§ Your task
The records below need to be repeated exactly, though not their pictures.

§ Provided records
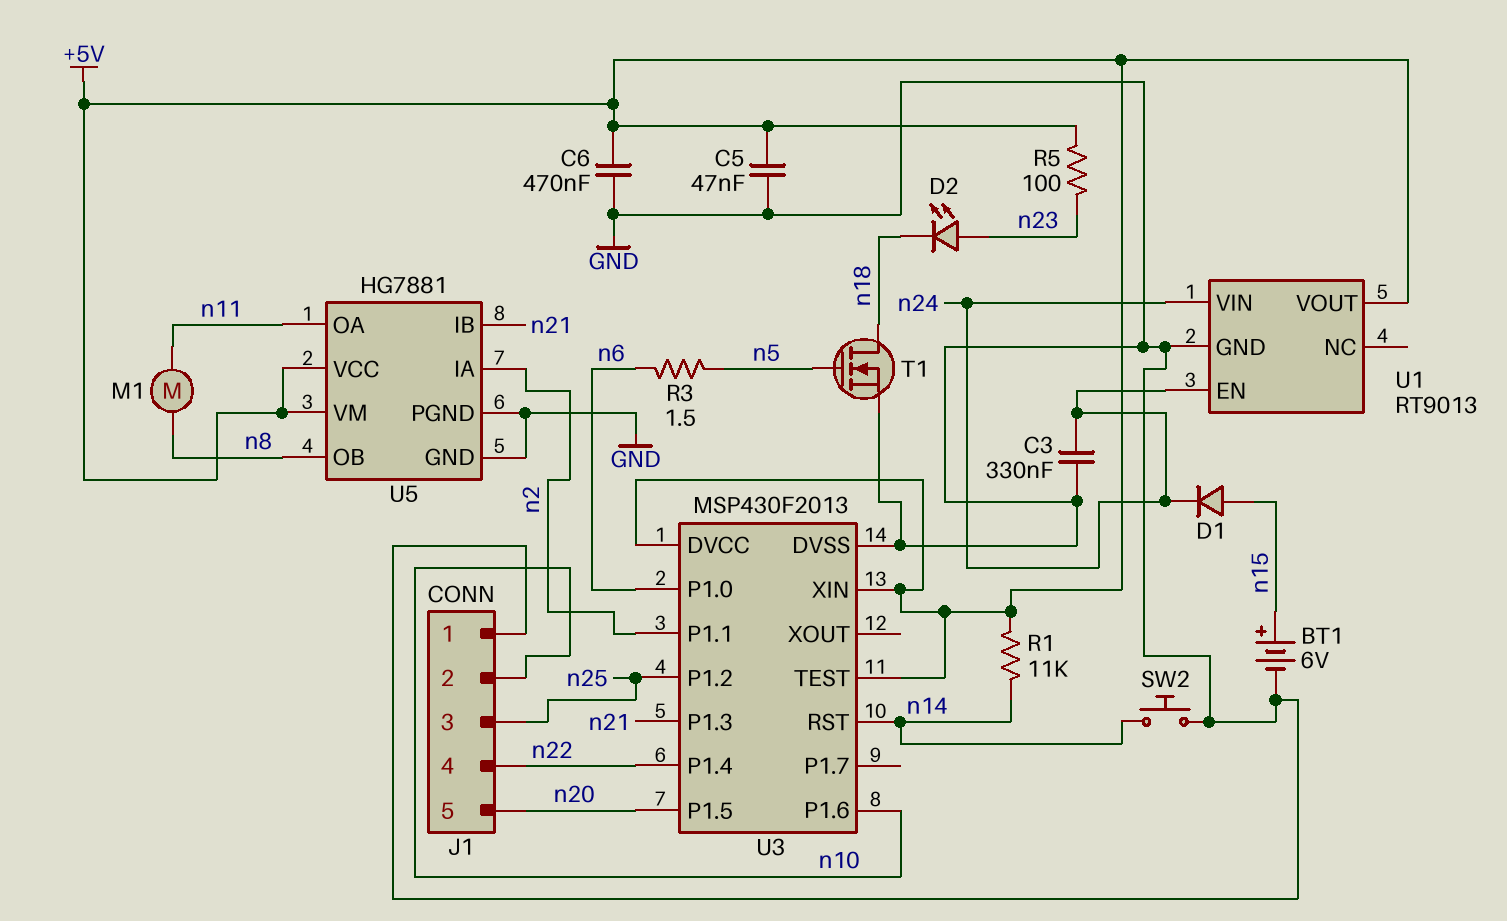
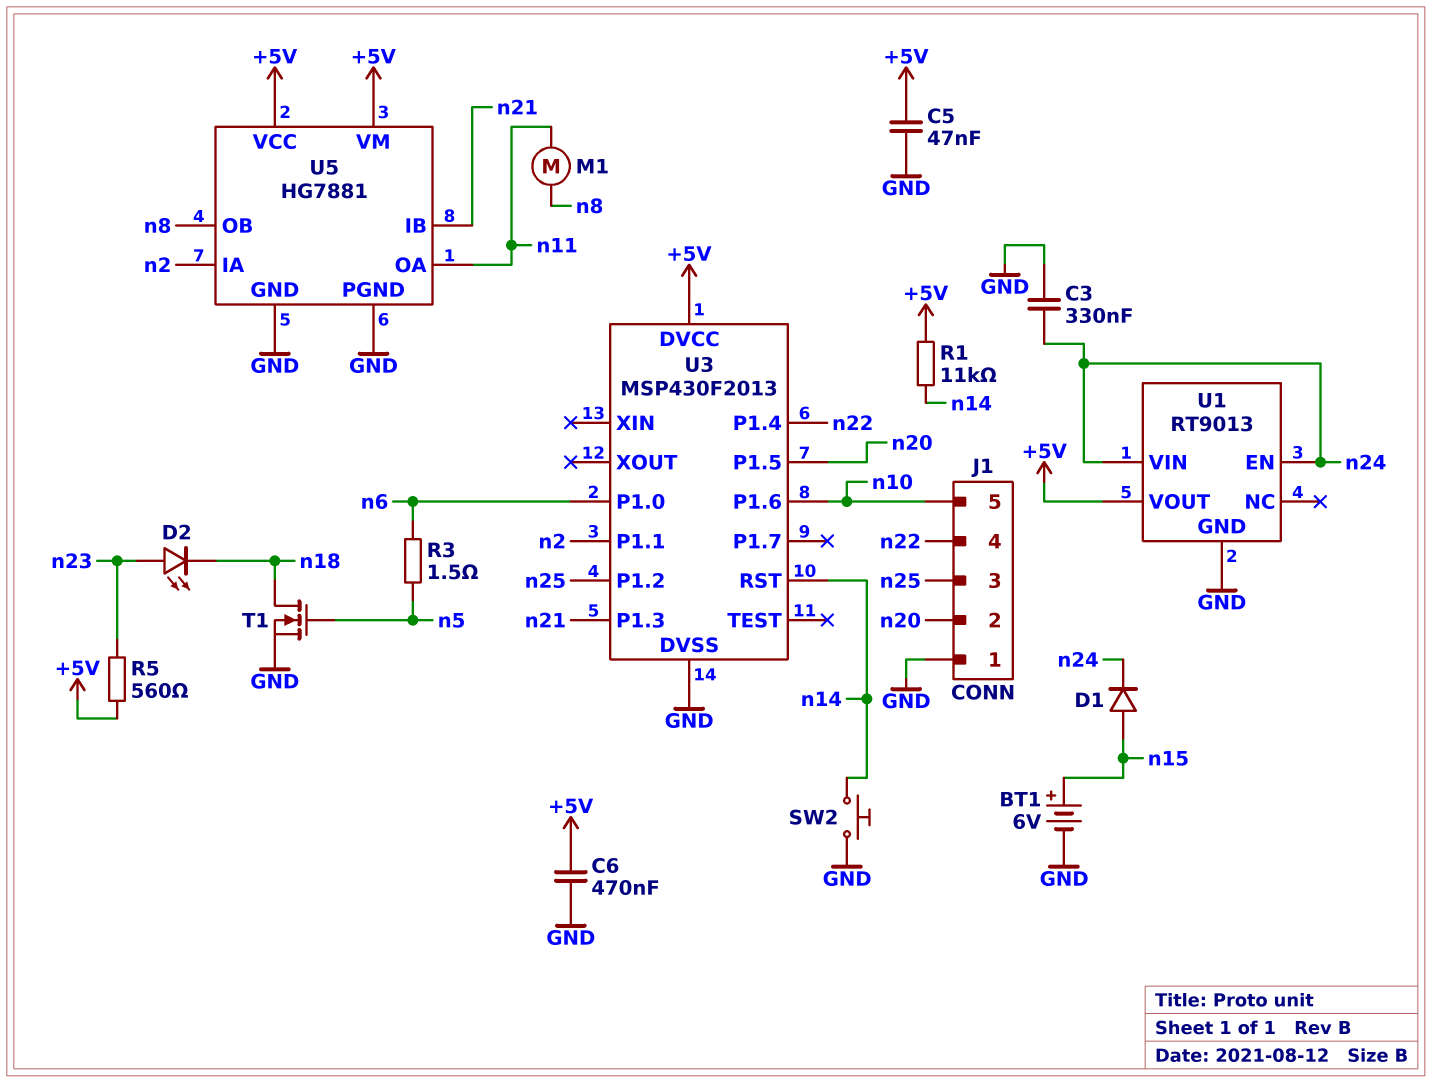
J1 pin 2: n10 -> n20
J1 pin 5: n20 -> n10
R5: 100 (+5V, n23) -> 560 (+5V, n23)
U3 pin TEST: +5V -> none
U3 pin XIN: +5V -> none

§ Response
J1 pin 2: n10 -> n20
J1 pin 5: n20 -> n10
R5: 100 (+5V, n23) -> 560 (+5V, n23)
U3 pin TEST: +5V -> none
U3 pin XIN: +5V -> none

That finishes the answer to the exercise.